> _TASK REQUIREMENTS_
Copy nothing from the entries below except the lines from the one containing "U10: NOR 74LS02" through the one containing "JP1 pin 2: GND -> NET3", and copy those exactly.

> _Records excerpted from a collection_

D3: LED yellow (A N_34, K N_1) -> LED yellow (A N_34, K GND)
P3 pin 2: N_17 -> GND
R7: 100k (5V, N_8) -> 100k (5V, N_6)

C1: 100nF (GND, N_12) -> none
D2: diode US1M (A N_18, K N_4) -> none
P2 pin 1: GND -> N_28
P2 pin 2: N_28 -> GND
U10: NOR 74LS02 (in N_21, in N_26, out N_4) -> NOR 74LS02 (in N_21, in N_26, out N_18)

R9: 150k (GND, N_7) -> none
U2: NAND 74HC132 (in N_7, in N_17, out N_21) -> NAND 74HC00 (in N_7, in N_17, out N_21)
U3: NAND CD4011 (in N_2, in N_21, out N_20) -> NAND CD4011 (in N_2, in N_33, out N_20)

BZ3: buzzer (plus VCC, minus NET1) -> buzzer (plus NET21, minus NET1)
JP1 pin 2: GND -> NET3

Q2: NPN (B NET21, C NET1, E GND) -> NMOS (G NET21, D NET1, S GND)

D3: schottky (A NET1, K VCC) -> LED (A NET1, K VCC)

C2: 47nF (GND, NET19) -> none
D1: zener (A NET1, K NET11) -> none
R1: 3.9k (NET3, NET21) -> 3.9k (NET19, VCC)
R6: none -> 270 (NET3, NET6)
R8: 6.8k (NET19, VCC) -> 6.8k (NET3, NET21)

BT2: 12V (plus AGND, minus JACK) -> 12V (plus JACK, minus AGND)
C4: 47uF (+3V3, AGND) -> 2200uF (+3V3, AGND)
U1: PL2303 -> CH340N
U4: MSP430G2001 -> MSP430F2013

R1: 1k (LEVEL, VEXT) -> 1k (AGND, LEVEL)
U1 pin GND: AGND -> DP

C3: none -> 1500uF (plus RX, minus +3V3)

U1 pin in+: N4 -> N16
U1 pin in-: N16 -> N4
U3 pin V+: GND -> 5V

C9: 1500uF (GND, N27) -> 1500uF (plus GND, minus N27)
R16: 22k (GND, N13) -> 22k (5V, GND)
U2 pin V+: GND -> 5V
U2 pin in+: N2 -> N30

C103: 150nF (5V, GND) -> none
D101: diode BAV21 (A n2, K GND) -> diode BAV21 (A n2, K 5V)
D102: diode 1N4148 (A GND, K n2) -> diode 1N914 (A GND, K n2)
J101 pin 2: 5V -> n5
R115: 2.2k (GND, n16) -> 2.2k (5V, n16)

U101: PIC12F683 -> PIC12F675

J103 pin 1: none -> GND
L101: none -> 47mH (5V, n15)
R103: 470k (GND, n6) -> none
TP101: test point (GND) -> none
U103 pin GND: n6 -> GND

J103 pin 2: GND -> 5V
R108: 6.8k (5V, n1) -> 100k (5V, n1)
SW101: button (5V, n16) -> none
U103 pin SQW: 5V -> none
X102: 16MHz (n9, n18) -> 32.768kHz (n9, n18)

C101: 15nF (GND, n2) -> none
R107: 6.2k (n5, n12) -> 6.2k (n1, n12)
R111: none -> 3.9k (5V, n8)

> _OUTPUT BELOW_
U10: NOR 74LS02 (in N_21, in N_26, out N_4) -> NOR 74LS02 (in N_21, in N_26, out N_18)

R9: 150k (GND, N_7) -> none
U2: NAND 74HC132 (in N_7, in N_17, out N_21) -> NAND 74HC00 (in N_7, in N_17, out N_21)
U3: NAND CD4011 (in N_2, in N_21, out N_20) -> NAND CD4011 (in N_2, in N_33, out N_20)

BZ3: buzzer (plus VCC, minus NET1) -> buzzer (plus NET21, minus NET1)
JP1 pin 2: GND -> NET3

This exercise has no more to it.